*** Opening of Stored data ***

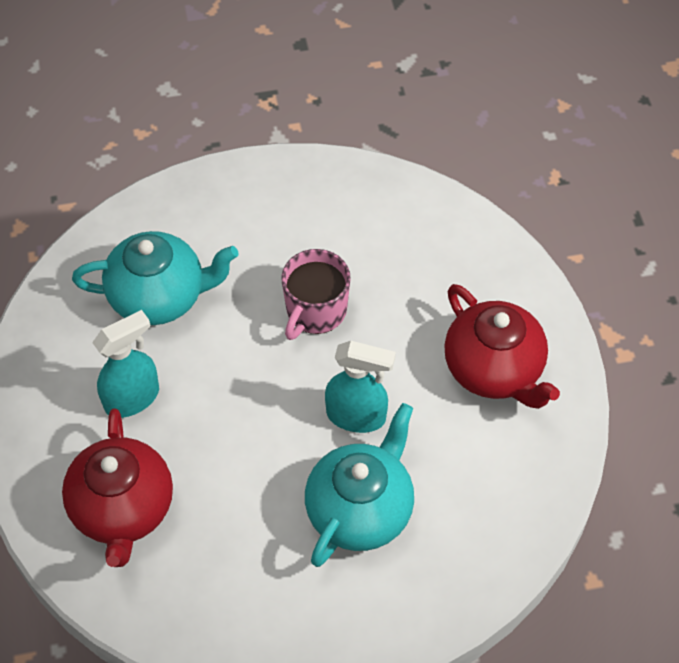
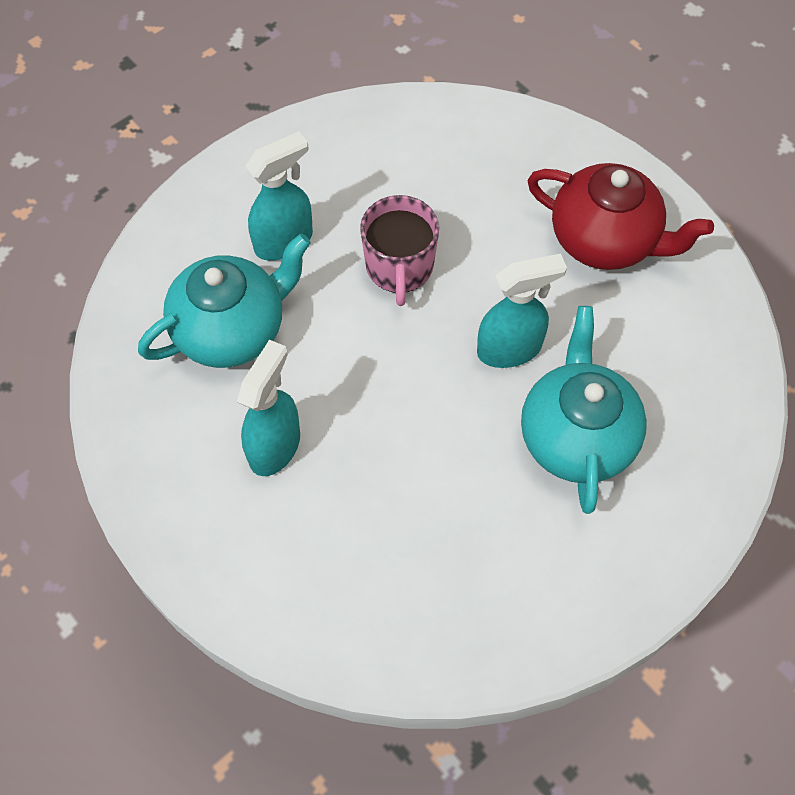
camera: 30 degrees left, 5 degrees up
(123, 509) = (343, 564): red teapot -> none
(242, 248) = (284, 241): none -> turquoise spray bottle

*** Close of Stored data ***

*Instructions to follow*. Set down all the material exactly once more. No pictures.

*Task solution*.
camera: 30 degrees left, 5 degrees up
(123, 509) = (343, 564): red teapot -> none
(242, 248) = (284, 241): none -> turquoise spray bottle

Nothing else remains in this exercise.